§ ACTION ITEM
Somewhere below is a line with "(564, 344) = (566, 401): yellow lemon -> none" and, later, a line with "camera: 15 degrees left, 10 degrees up"; repeat those two lines and all the lines between them, exactly as they are.

§ EXERCISE INPUT
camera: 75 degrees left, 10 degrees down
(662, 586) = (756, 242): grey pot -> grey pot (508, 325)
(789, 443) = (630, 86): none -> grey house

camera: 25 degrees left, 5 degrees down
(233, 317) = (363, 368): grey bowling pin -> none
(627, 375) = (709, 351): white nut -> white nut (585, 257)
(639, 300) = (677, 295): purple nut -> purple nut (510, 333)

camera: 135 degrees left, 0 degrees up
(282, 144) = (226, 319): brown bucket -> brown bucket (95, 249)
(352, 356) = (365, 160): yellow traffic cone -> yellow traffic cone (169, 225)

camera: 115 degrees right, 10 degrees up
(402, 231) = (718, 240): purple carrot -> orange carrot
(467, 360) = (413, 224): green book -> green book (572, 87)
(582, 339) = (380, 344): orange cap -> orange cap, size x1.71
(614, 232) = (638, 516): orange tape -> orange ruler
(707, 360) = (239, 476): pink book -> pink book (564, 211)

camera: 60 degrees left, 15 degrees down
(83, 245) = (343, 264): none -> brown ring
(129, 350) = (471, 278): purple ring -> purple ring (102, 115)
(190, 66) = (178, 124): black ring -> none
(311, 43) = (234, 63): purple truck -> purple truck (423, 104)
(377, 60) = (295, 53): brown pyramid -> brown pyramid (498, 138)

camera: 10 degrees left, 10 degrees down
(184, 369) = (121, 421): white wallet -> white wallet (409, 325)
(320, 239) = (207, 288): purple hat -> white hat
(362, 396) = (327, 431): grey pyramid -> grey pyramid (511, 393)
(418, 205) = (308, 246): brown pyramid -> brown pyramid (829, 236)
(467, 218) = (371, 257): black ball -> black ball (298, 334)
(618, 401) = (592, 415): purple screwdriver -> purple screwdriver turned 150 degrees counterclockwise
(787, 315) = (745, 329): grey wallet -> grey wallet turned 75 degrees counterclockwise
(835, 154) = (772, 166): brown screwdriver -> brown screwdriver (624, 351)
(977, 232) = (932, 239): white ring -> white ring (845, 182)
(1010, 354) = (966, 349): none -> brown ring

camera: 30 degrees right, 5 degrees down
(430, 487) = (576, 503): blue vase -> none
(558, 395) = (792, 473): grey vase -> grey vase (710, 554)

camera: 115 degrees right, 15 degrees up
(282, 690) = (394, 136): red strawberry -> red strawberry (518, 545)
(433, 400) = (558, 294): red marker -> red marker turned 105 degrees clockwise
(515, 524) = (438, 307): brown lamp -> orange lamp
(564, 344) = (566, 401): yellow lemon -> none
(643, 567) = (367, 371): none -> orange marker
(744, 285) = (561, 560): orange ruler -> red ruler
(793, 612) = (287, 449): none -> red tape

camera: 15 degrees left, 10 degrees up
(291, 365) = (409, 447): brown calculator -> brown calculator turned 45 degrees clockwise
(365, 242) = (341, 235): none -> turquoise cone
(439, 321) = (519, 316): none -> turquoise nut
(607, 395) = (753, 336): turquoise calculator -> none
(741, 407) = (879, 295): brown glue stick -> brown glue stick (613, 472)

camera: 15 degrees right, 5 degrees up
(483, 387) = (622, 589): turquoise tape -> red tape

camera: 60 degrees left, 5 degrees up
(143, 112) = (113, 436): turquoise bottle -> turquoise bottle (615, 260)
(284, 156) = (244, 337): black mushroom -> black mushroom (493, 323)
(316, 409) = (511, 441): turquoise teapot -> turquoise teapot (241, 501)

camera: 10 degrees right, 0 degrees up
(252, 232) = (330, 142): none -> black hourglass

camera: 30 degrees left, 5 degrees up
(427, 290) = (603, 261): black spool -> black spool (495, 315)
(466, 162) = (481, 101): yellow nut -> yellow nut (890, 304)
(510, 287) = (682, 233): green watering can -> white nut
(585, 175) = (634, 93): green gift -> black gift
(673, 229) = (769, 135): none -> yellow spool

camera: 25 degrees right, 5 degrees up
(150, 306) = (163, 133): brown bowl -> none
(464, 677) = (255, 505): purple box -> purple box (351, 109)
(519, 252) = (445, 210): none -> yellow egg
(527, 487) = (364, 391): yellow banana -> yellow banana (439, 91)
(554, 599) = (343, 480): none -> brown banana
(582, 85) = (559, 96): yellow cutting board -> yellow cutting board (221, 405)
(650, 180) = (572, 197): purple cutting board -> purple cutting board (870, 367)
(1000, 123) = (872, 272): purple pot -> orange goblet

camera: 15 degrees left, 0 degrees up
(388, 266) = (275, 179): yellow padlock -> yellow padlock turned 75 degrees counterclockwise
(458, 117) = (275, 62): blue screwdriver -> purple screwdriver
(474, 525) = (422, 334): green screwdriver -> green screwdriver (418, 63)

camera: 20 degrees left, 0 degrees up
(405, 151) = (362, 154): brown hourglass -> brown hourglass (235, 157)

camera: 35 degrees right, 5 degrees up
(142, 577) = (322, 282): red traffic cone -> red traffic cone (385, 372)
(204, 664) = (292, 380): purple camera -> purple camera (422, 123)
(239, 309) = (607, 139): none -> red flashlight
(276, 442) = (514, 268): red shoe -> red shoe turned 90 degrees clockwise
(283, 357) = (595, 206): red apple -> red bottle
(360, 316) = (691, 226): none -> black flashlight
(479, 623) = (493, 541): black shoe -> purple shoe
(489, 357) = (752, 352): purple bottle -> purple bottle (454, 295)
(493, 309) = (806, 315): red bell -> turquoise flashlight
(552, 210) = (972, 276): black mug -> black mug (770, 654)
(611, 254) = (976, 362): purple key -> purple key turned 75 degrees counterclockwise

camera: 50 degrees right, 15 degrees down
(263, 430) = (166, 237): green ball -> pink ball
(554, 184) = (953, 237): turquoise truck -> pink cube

§ TASK OUTPUT
(564, 344) = (566, 401): yellow lemon -> none
(643, 567) = (367, 371): none -> orange marker
(744, 285) = (561, 560): orange ruler -> red ruler
(793, 612) = (287, 449): none -> red tape

camera: 15 degrees left, 10 degrees up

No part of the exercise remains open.